- **EXERCISE**: If a record contains a picture, leave the picture out and reproduce everything else exactly.

- **MATERIAL TO PROCESS**:

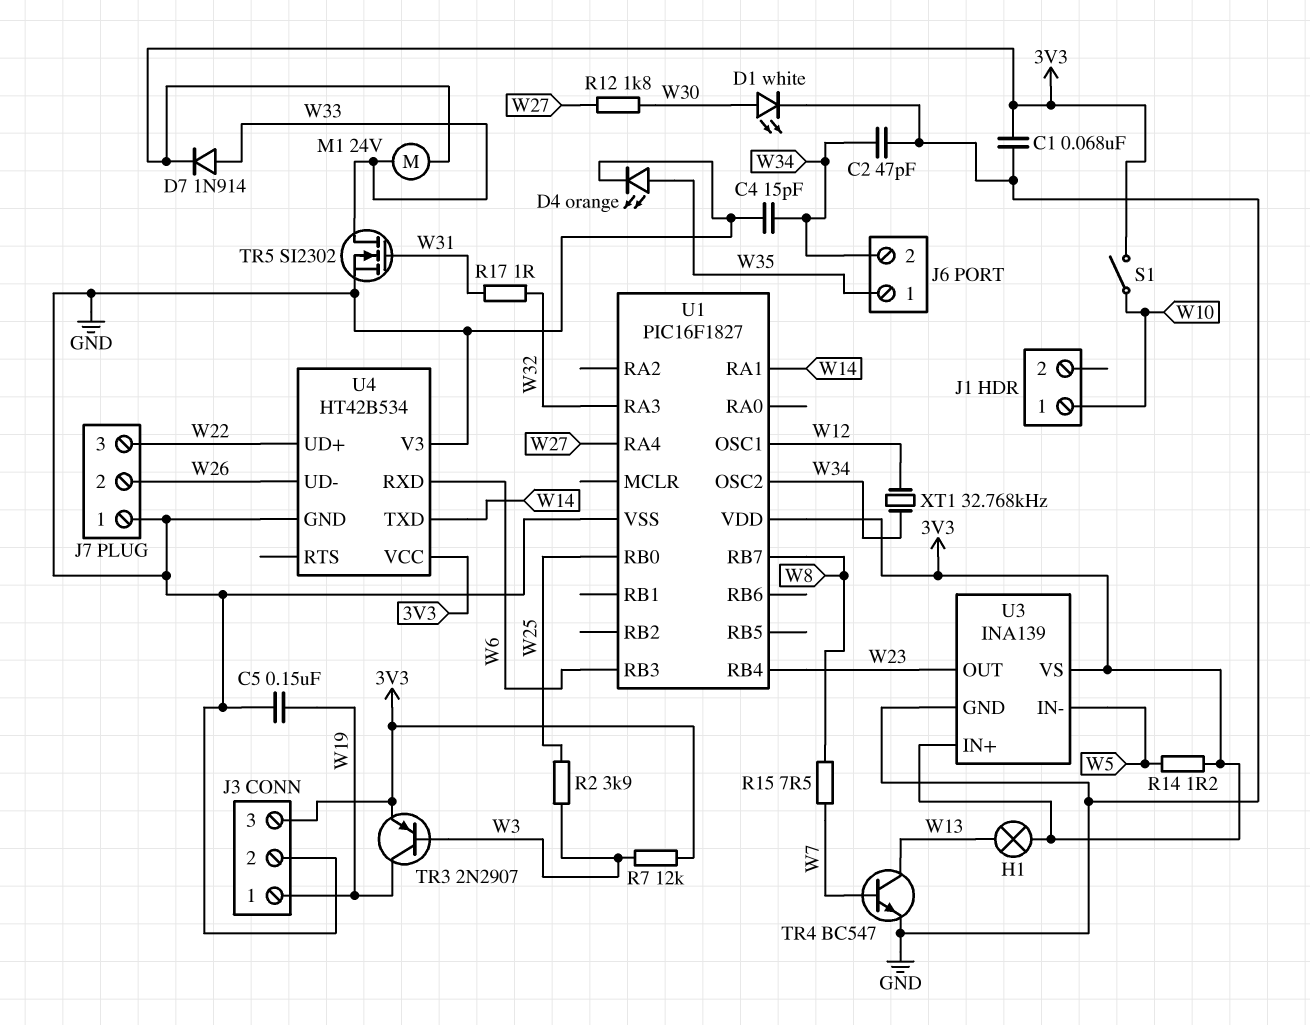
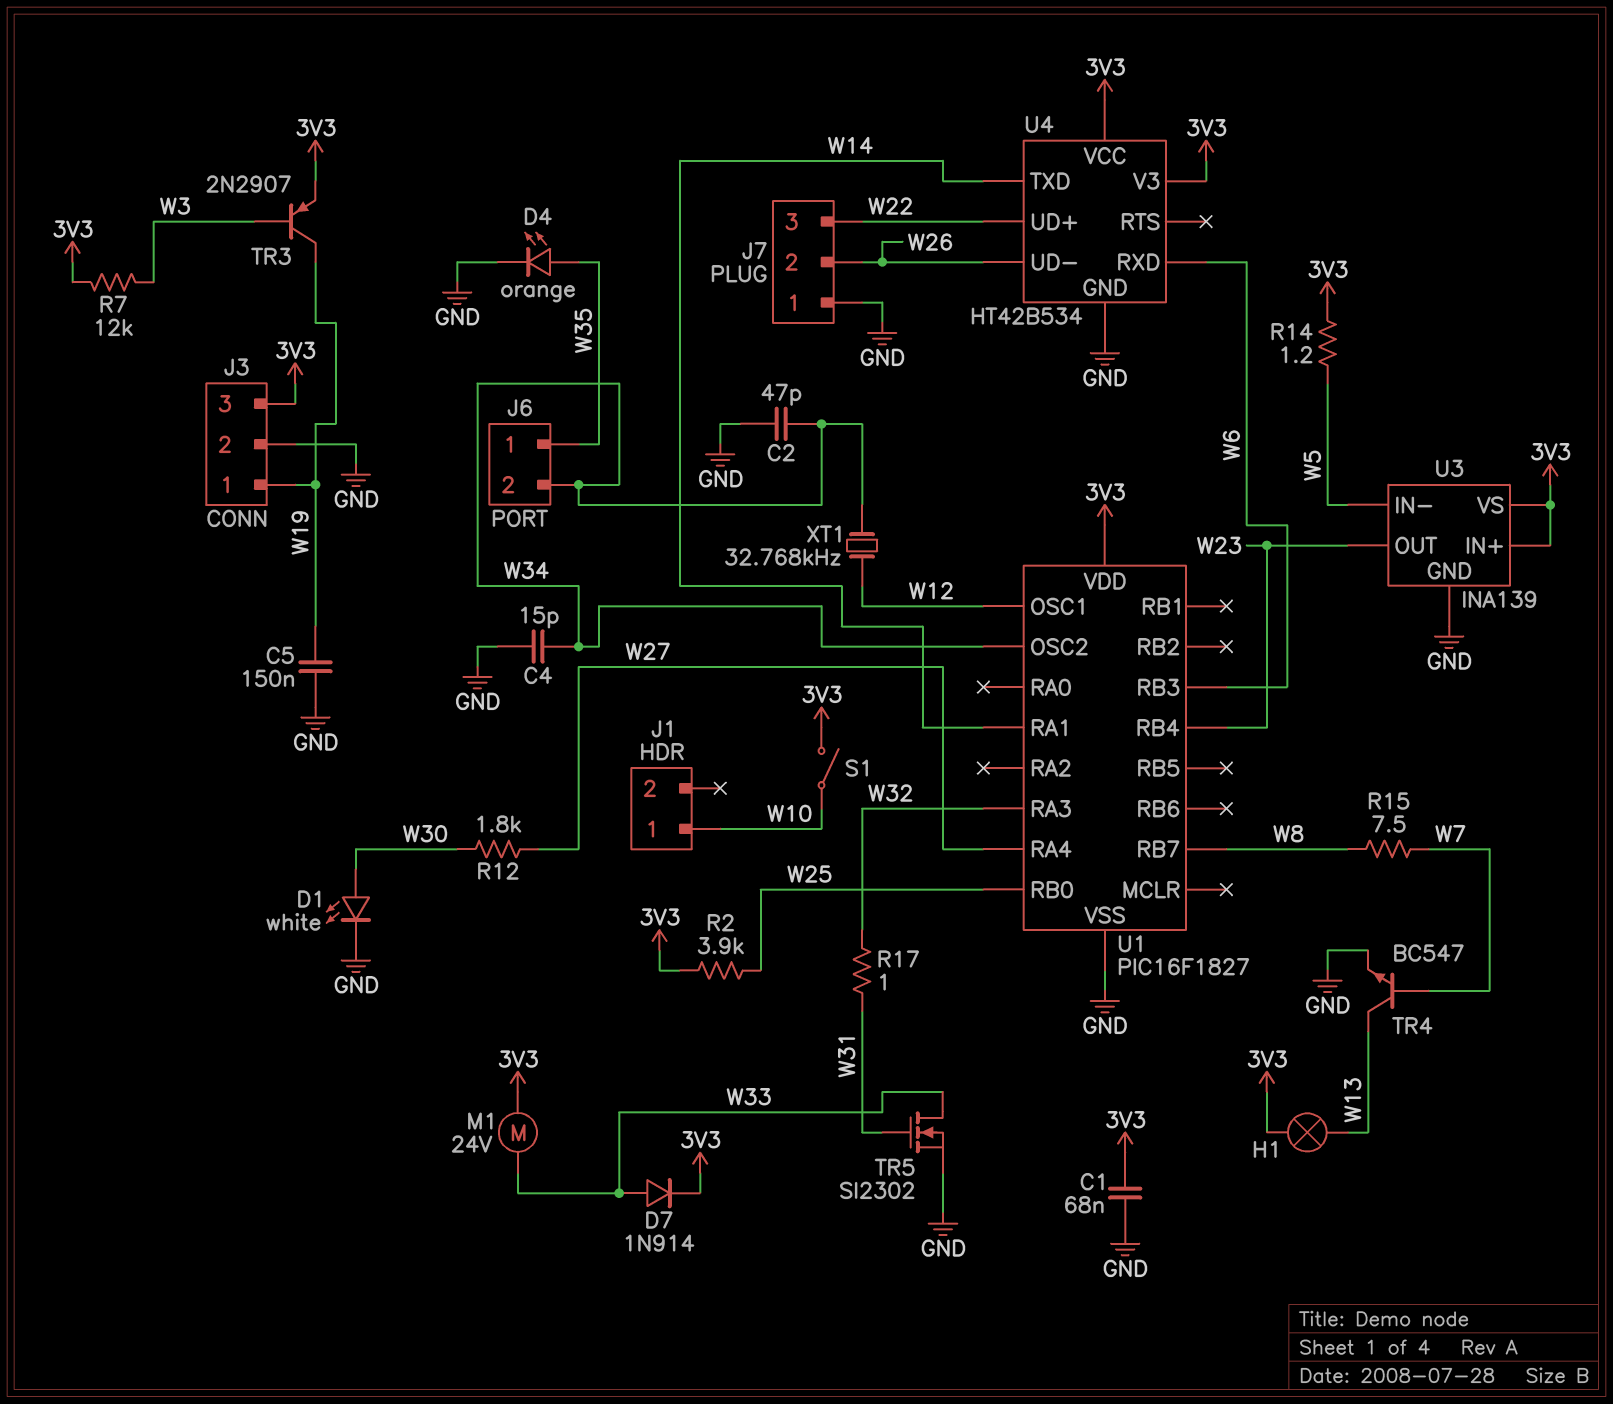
R2: 3.9k (W3, W25) -> 3.9k (3V3, W25)
U4 pin V3: GND -> 3V3

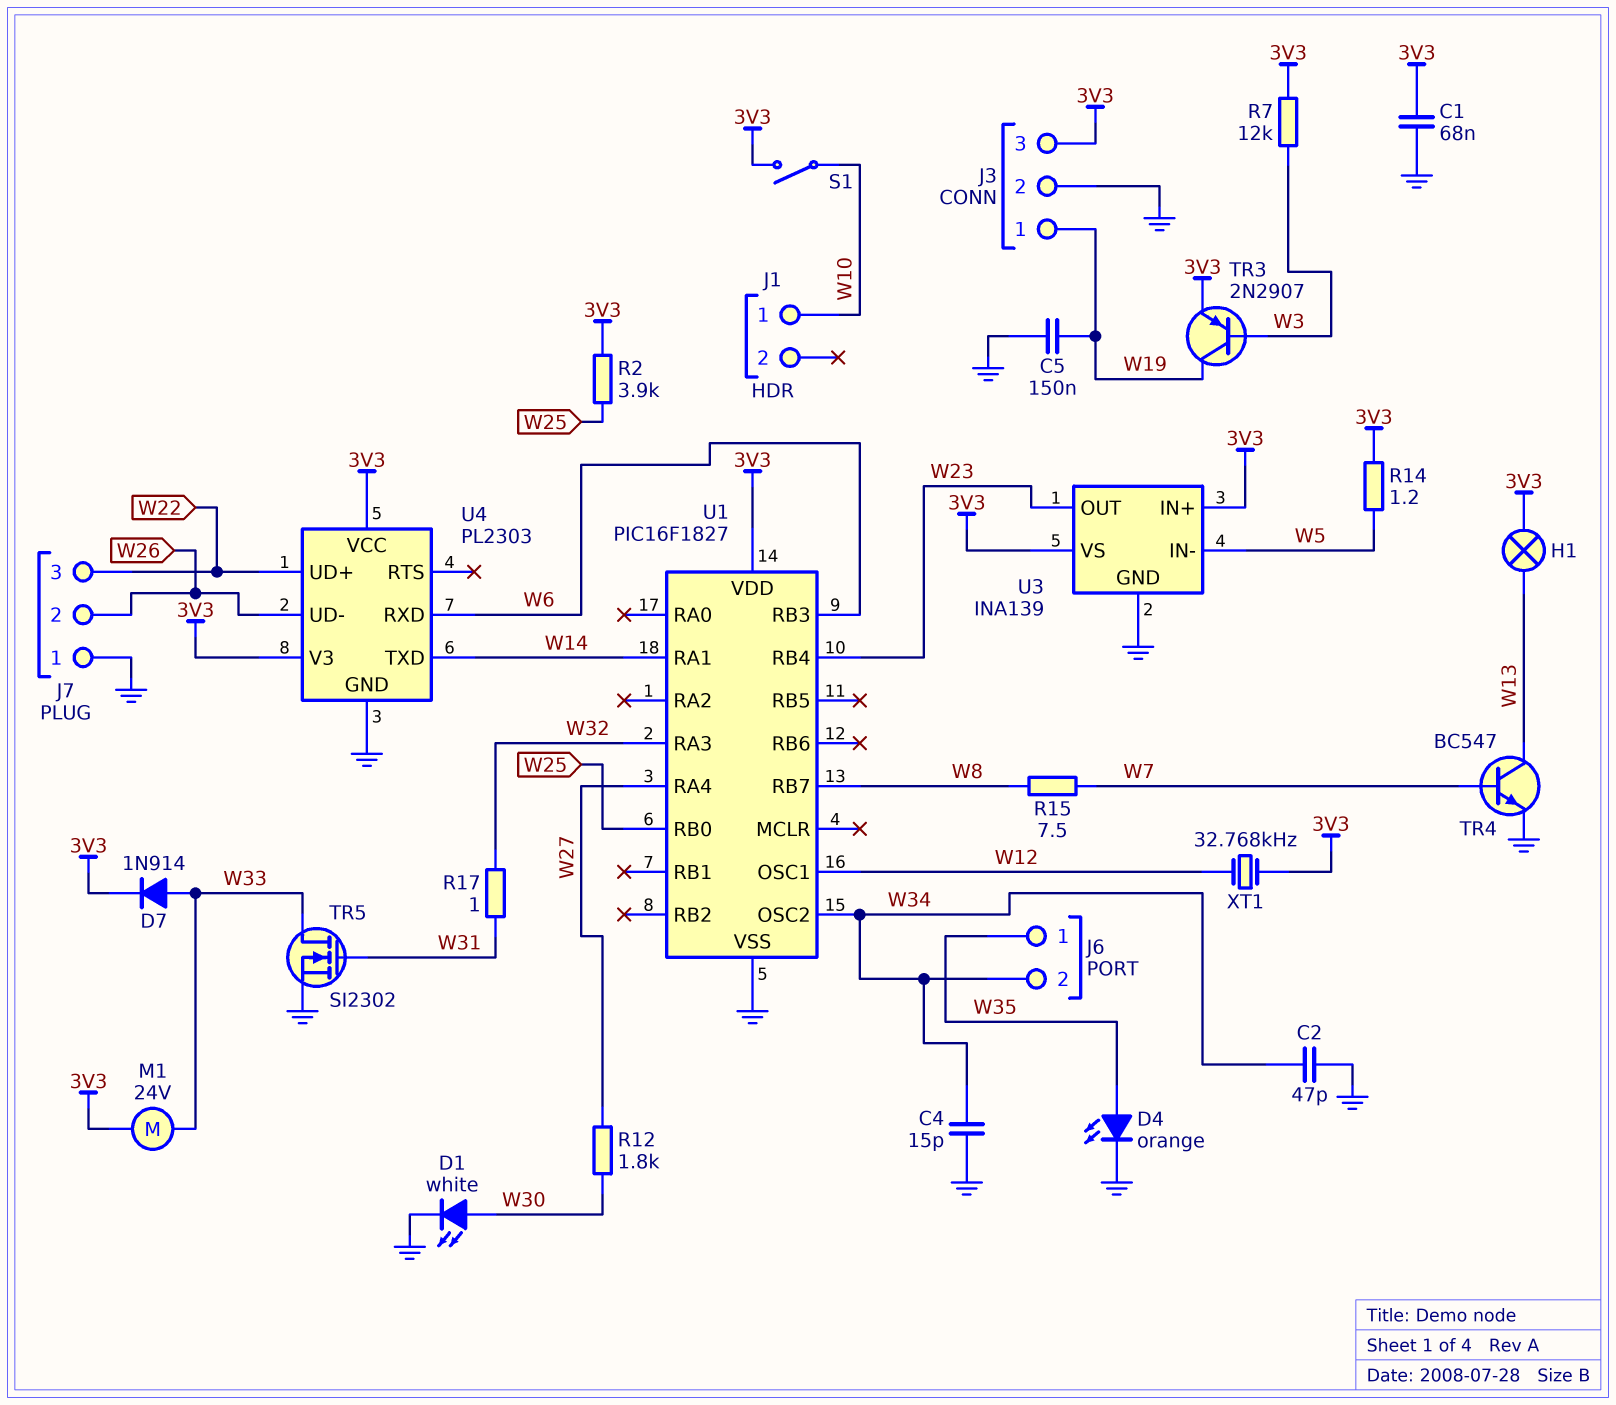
U4: HT42B534 -> PL2303
XT1: 32.768kHz (W12, W34) -> 32.768kHz (3V3, W12)

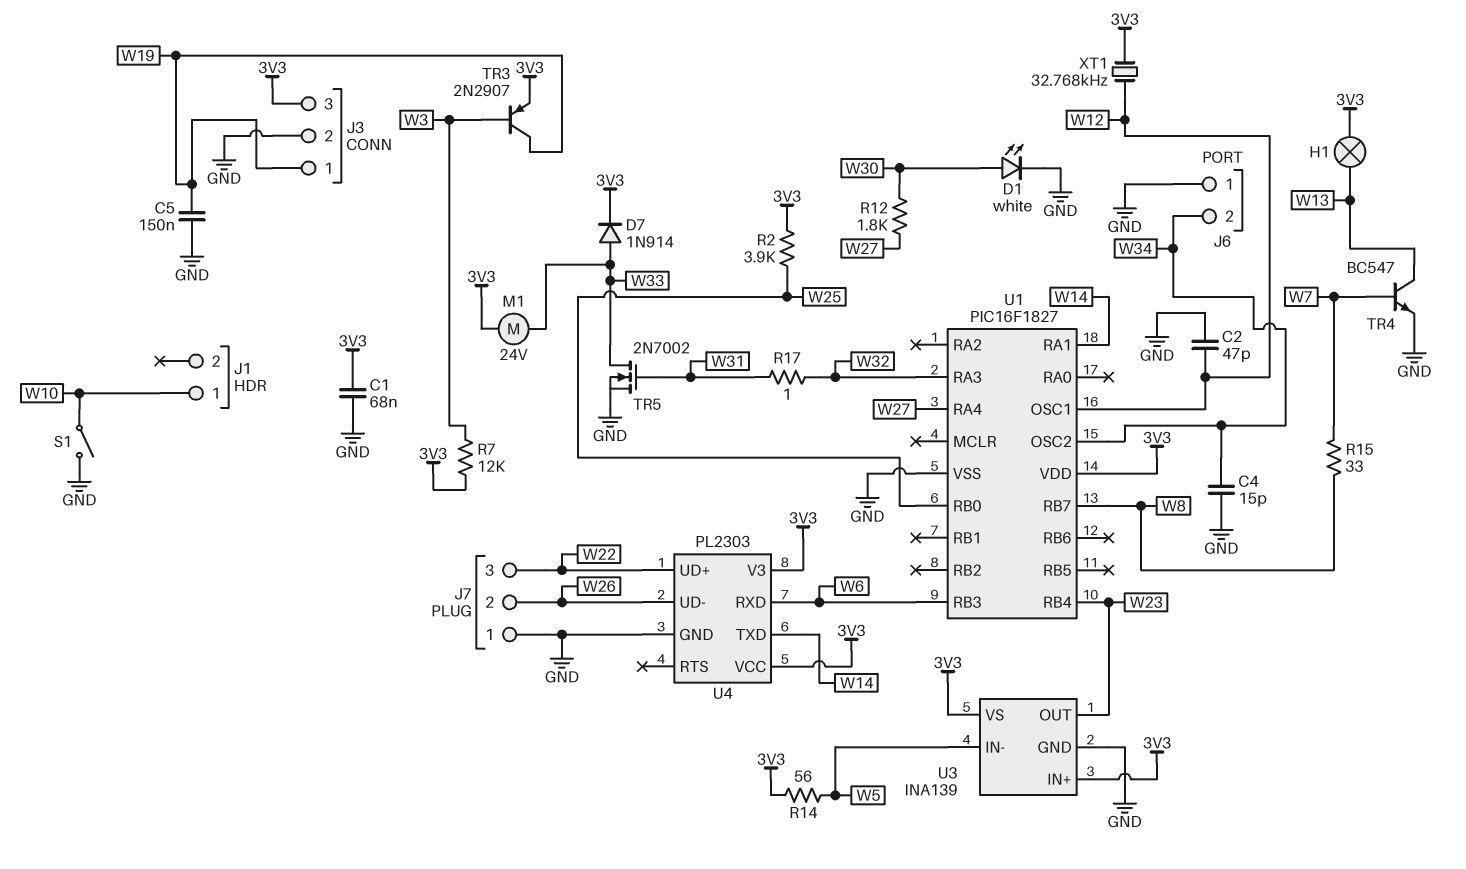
C2: 47pF (GND, W34) -> 47pF (GND, W12)
D4: LED orange (A W35, K GND) -> none
J6 pin 1: W35 -> GND
R14: 1.2 (3V3, W5) -> 56 (3V3, W5)
R15: 7.5 (W7, W8) -> 33 (W7, W8)
S1: switch (3V3, W10) -> switch (GND, W10)
TR5: NMOS SI2302 (G W31, D W33, S GND) -> NMOS 2N7002 (G W31, D W33, S GND)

- **FINISHED TASK**:
R2: 3.9k (W3, W25) -> 3.9k (3V3, W25)
U4 pin V3: GND -> 3V3

U4: HT42B534 -> PL2303
XT1: 32.768kHz (W12, W34) -> 32.768kHz (3V3, W12)

C2: 47pF (GND, W34) -> 47pF (GND, W12)
D4: LED orange (A W35, K GND) -> none
J6 pin 1: W35 -> GND
R14: 1.2 (3V3, W5) -> 56 (3V3, W5)
R15: 7.5 (W7, W8) -> 33 (W7, W8)
S1: switch (3V3, W10) -> switch (GND, W10)
TR5: NMOS SI2302 (G W31, D W33, S GND) -> NMOS 2N7002 (G W31, D W33, S GND)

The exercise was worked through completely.